> **Material provided**:
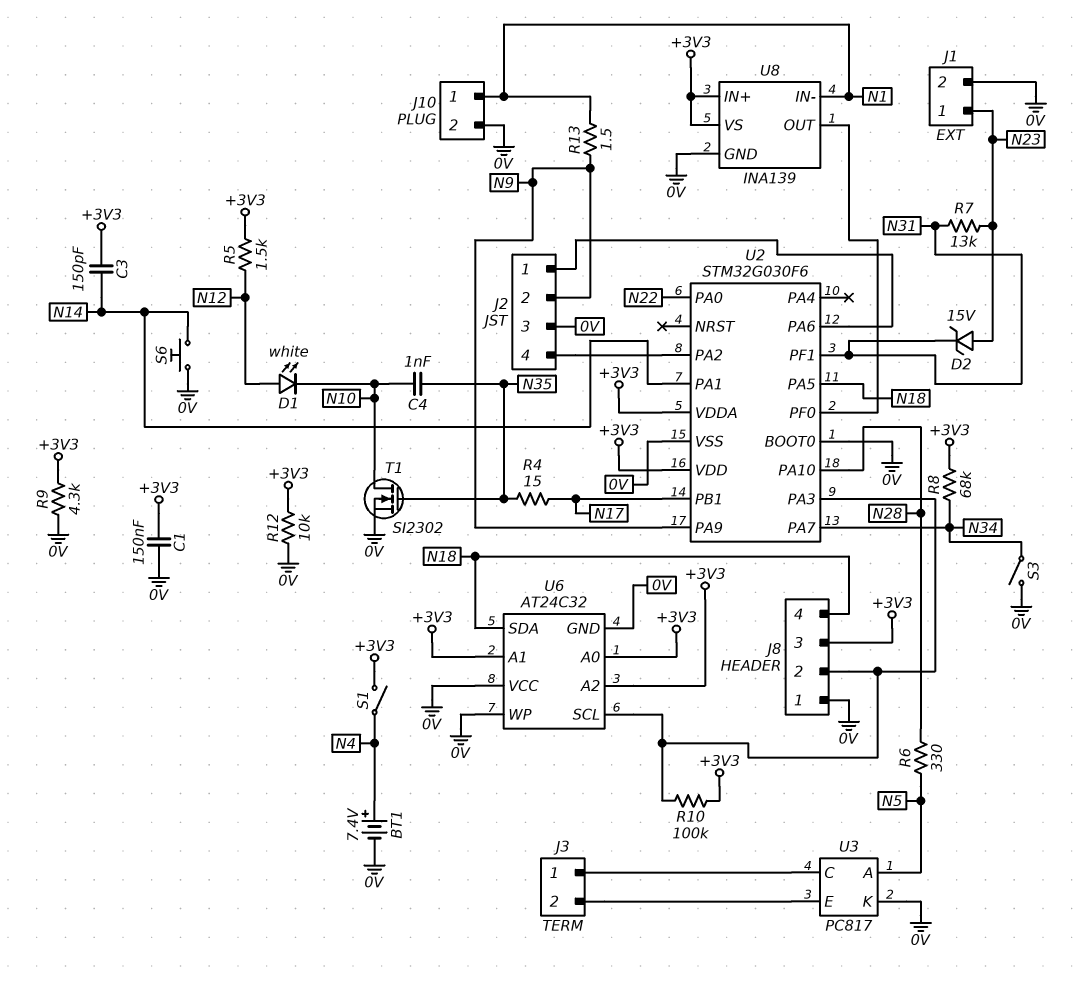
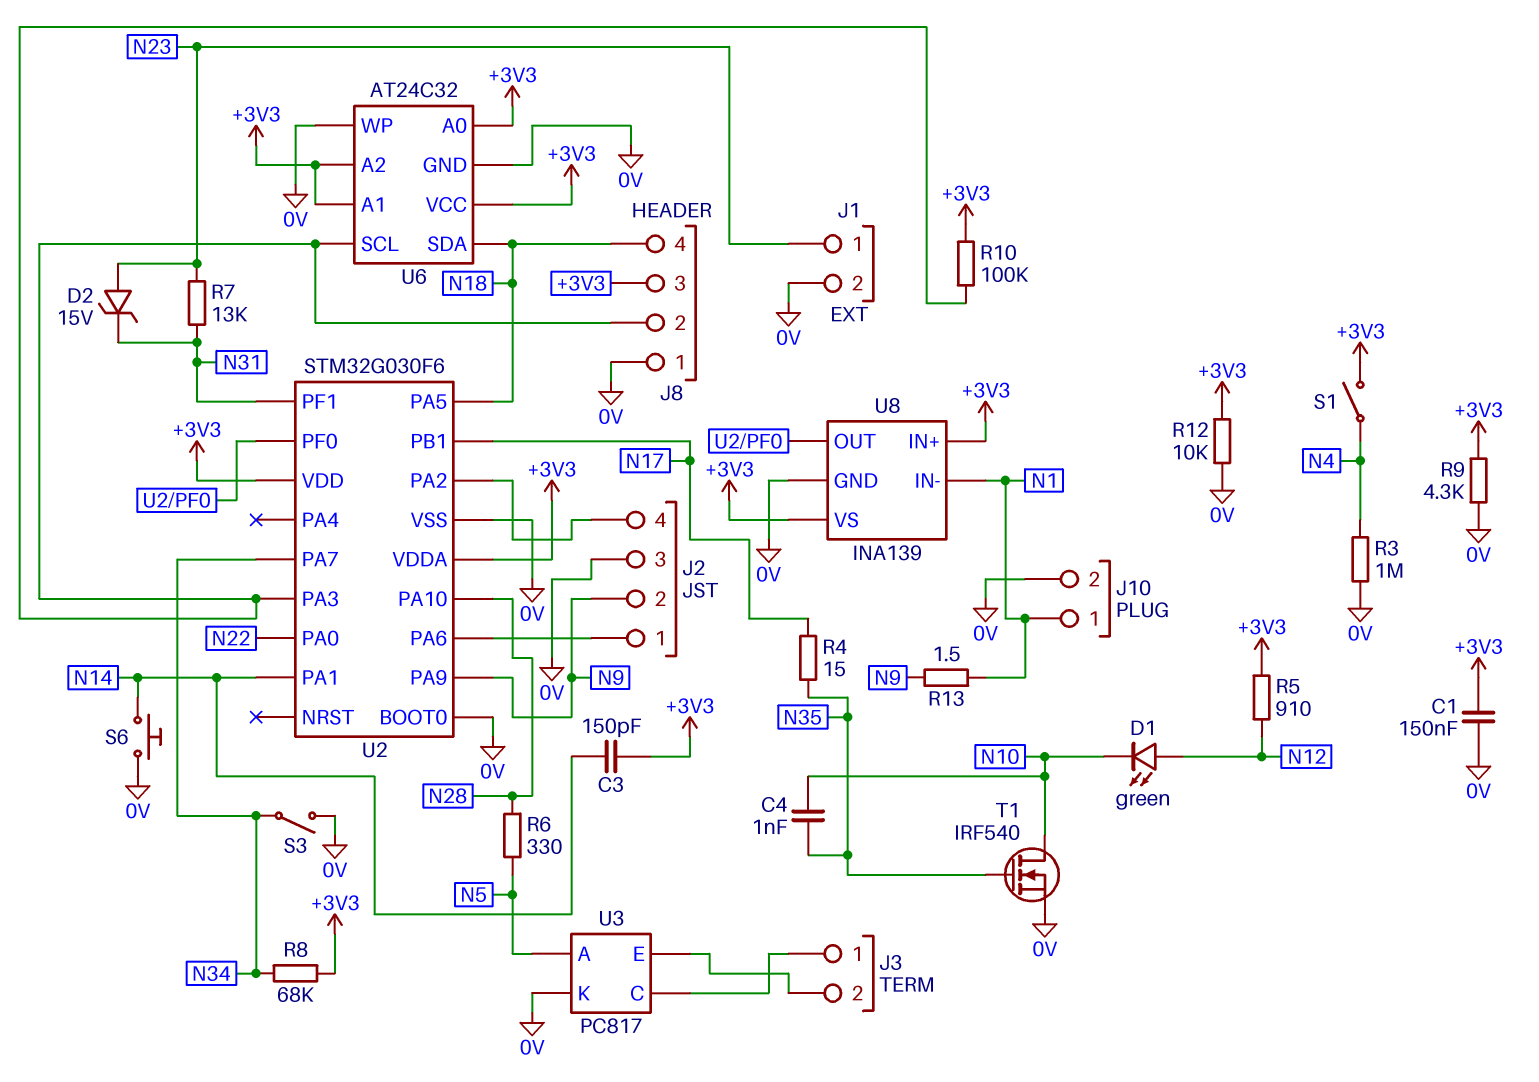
BT1: 7.4V (plus N4, minus 0V) -> none
D1: LED white (A N12, K N10) -> LED green (A N12, K N10)
R3: none -> 1M (0V, N4)
R5: 1.5k (+3V3, N12) -> 910 (+3V3, N12)
T1: NMOS SI2302 (G N35, D N10, S 0V) -> NMOS IRF540 (G N35, D N10, S 0V)
U6 pin VCC: 0V -> +3V3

> **Aim of the exercise**:
Give back each line above verbatim, dropping every picture.

> **Exercise solution**:
BT1: 7.4V (plus N4, minus 0V) -> none
D1: LED white (A N12, K N10) -> LED green (A N12, K N10)
R3: none -> 1M (0V, N4)
R5: 1.5k (+3V3, N12) -> 910 (+3V3, N12)
T1: NMOS SI2302 (G N35, D N10, S 0V) -> NMOS IRF540 (G N35, D N10, S 0V)
U6 pin VCC: 0V -> +3V3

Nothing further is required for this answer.